Work instruction: Images don't belong in the copy. Output the rest of the data exactly.

::: Data extract :::

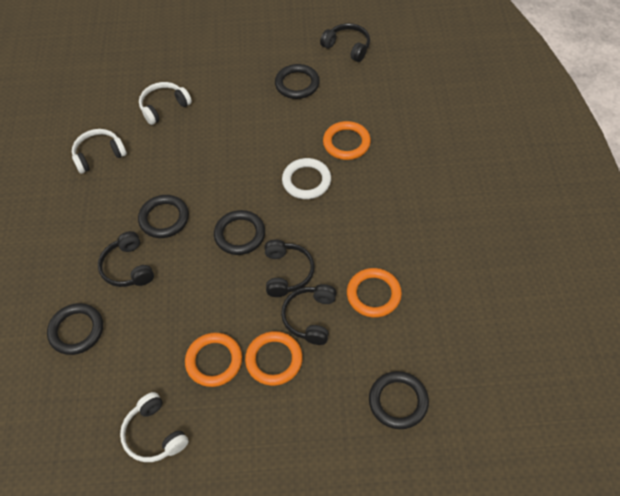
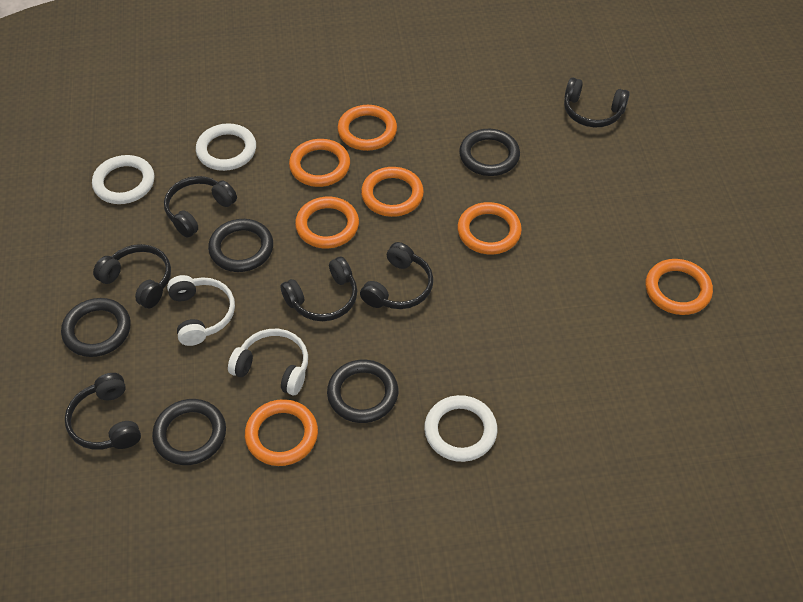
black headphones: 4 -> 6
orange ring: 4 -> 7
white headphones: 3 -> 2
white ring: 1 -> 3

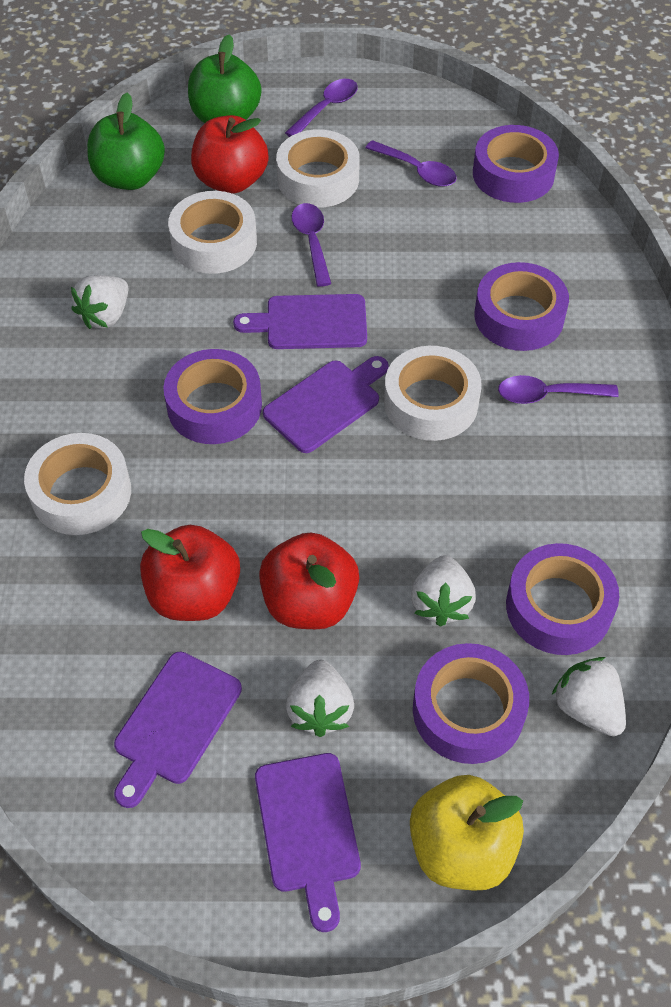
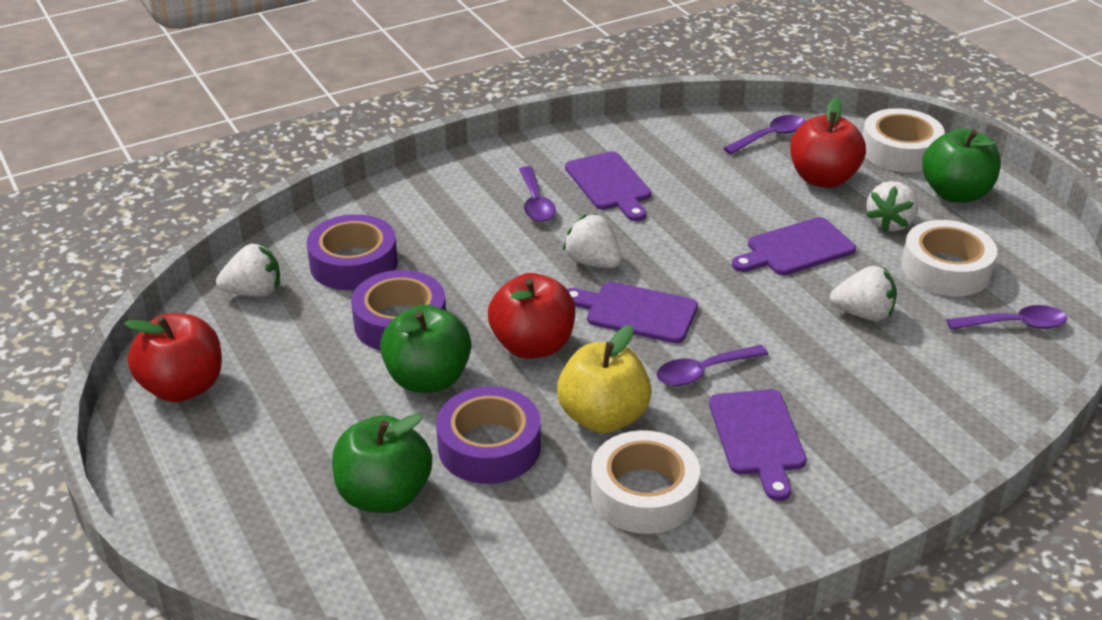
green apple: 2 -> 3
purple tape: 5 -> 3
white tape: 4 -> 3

:::

Problem solution:
black headphones: 4 -> 6
orange ring: 4 -> 7
white headphones: 3 -> 2
white ring: 1 -> 3

green apple: 2 -> 3
purple tape: 5 -> 3
white tape: 4 -> 3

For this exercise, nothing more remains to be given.